Exercise requirements: Give the count of lines in the data that include "notebook", with no other words.

Data section:
⟨
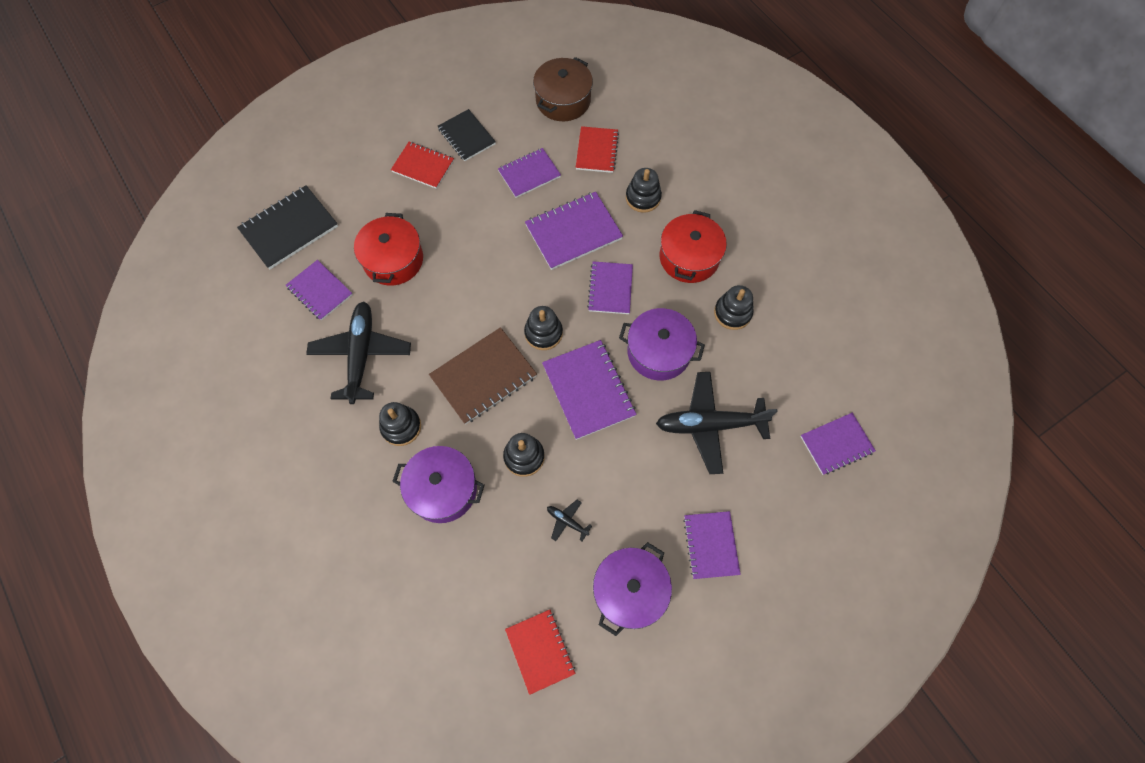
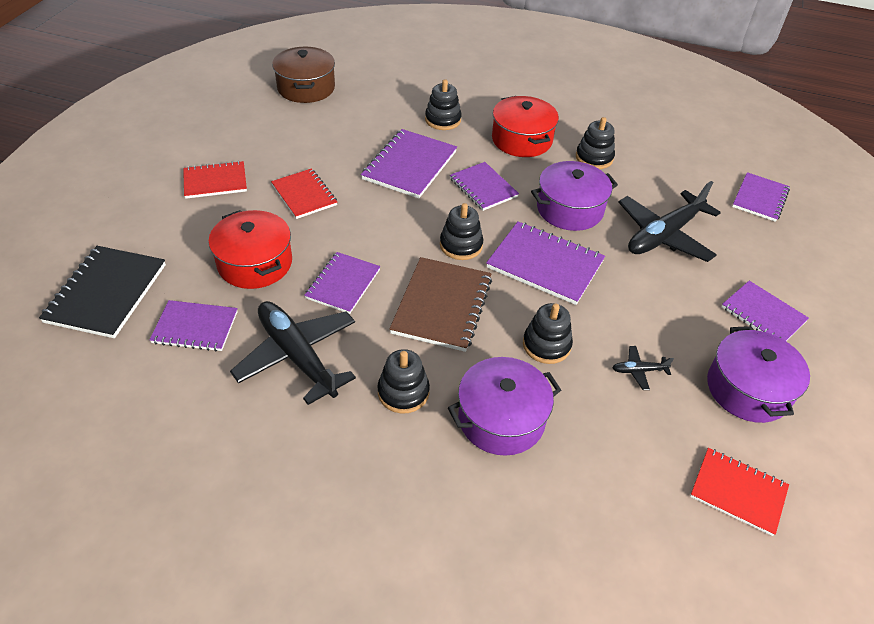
camera: 40 degrees left, 20 degrees down
(466, 136) = (239, 144): black notebook -> none
(529, 174) = (327, 145): purple notebook -> purple notebook (343, 284)
(597, 151) = (371, 107): red notebook -> red notebook (304, 195)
⟩
Finished task: 3